◆ **GIVEN EXERCISE**
Copy out word for word the stretch from the start of the records through the line containing "3 (tertiary): [(462,90),(459,150),(493,259),(482,385),(511,458)]", leaving out the pictures.

◆ **ENTRIES**

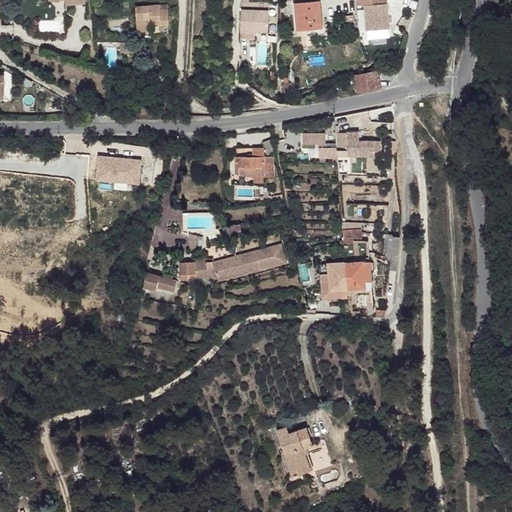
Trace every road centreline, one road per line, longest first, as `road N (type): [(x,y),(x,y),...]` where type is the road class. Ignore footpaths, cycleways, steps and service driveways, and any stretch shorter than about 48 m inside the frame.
road 1 (unclassified): [(406,91),(424,198),(425,382),(440,511)]
road 2 (tertiary): [(406,91),(304,112),(0,125)]
road 3 (tertiary): [(462,90),(459,150),(493,259),(482,385),(511,458)]
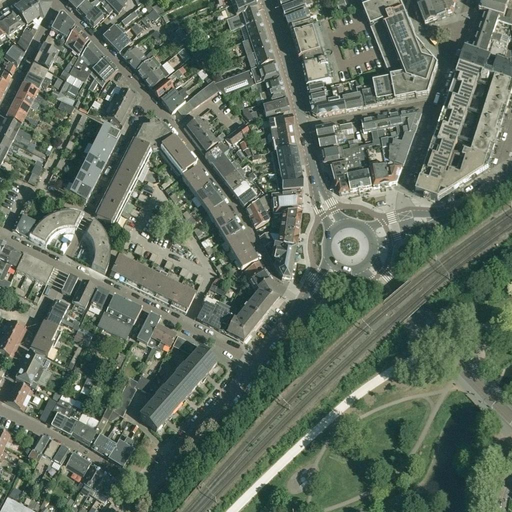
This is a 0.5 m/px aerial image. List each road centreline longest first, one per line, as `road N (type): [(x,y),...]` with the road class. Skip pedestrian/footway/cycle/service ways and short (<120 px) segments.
road 1 (residential): [(149,98),(237,212),(274,282),(302,306)]
road 2 (tertiary): [(511,419),(366,263)]
road 3 (residential): [(63,266),(149,98)]
road 4 (tertiary): [(143,491),(255,364)]
road 5 (residential): [(143,491),(0,407)]
road 6 (residential): [(4,238),(81,112)]
road 7 (residential): [(211,274),(135,240),(158,191)]
road 8 (residential): [(185,327),(63,266)]
road 9 (residential): [(301,128),(435,104)]
road 10 (residential): [(149,98),(57,2)]
road 11 (residential): [(301,128),(266,0)]
road 12 (residential): [(0,112),(57,2)]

◆ **ANSWER TO THIS TASK**
Trace every road centreline, one road per line, longest first, as `road N (type): [(x,y),(x,y),...]` where type is the road class. Ignore footpaths, cycleways, steps and service driveways, and any stretch shorter than about 48 m inside the frame.
road 1 (unclassified): [(406,91),(424,198),(425,382),(440,511)]
road 2 (tertiary): [(406,91),(304,112),(0,125)]
road 3 (tertiary): [(462,90),(459,150),(493,259),(482,385),(511,458)]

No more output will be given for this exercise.